**Task item**. Search the entries below for "lime", and copy each line where it appears.

**Provided material**.
▬▬▬▬▬▬

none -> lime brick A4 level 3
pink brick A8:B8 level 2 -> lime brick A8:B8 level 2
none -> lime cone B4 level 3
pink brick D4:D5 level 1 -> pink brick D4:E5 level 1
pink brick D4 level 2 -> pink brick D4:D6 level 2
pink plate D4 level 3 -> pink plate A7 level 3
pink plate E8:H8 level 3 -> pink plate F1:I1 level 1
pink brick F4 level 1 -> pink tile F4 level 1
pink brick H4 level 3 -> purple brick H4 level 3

▬▬▬▬▬▬

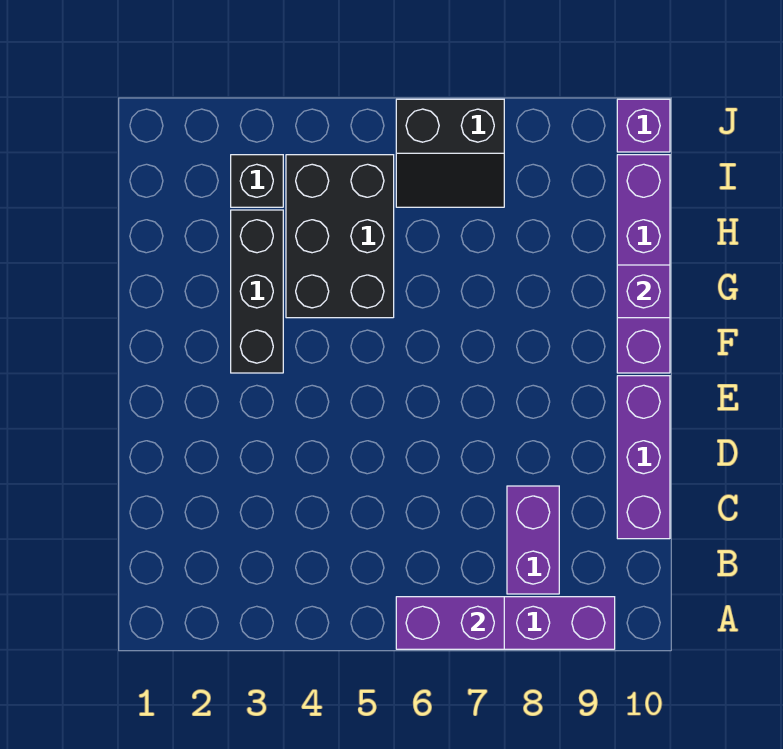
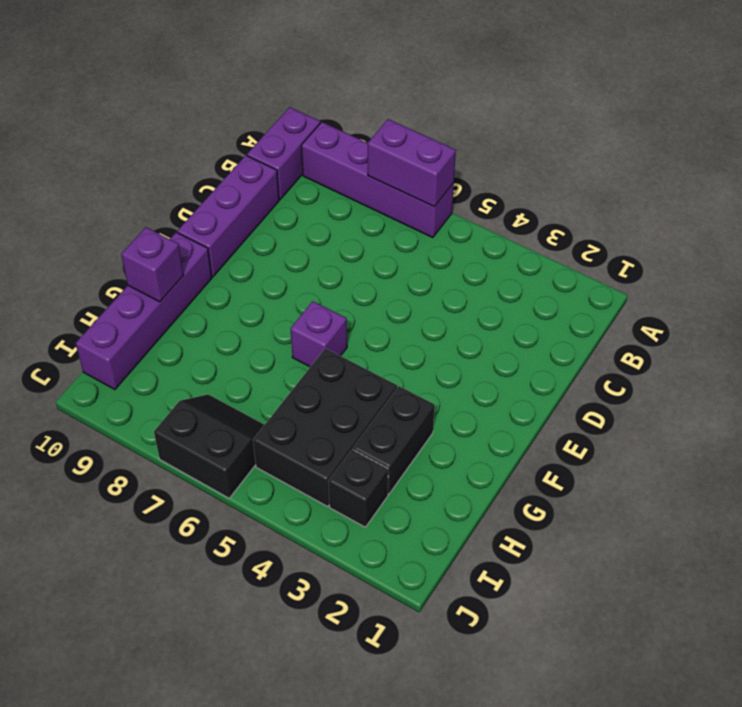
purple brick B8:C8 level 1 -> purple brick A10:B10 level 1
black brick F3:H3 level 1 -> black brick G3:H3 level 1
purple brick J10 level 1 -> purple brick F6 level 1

▬▬▬▬▬▬

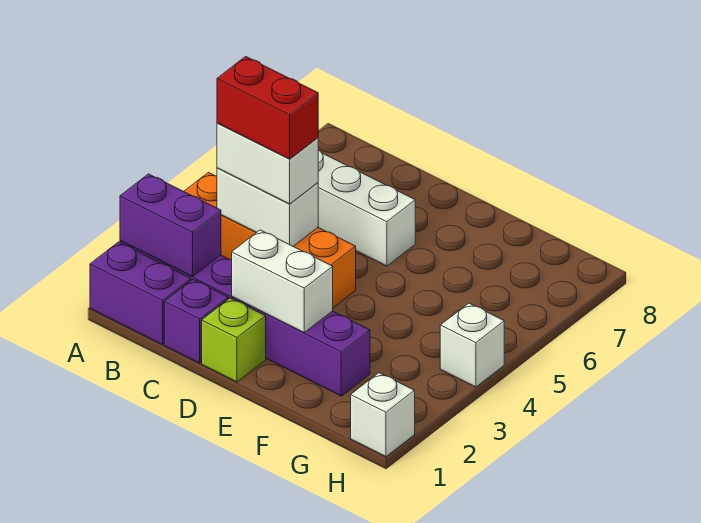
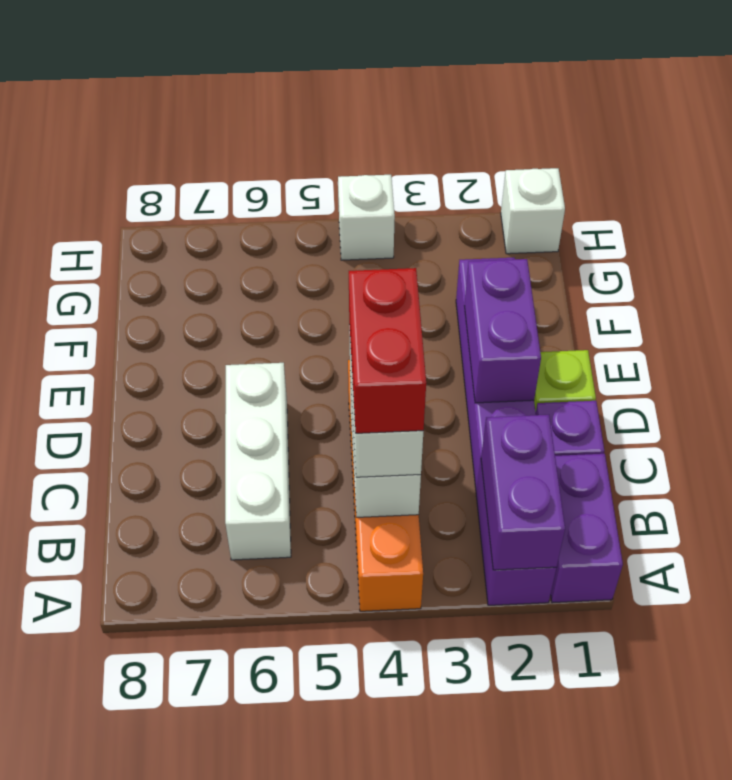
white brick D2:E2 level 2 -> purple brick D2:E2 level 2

▬▬▬▬▬▬

**The answer**.
none -> lime brick A4 level 3
pink brick A8:B8 level 2 -> lime brick A8:B8 level 2
none -> lime cone B4 level 3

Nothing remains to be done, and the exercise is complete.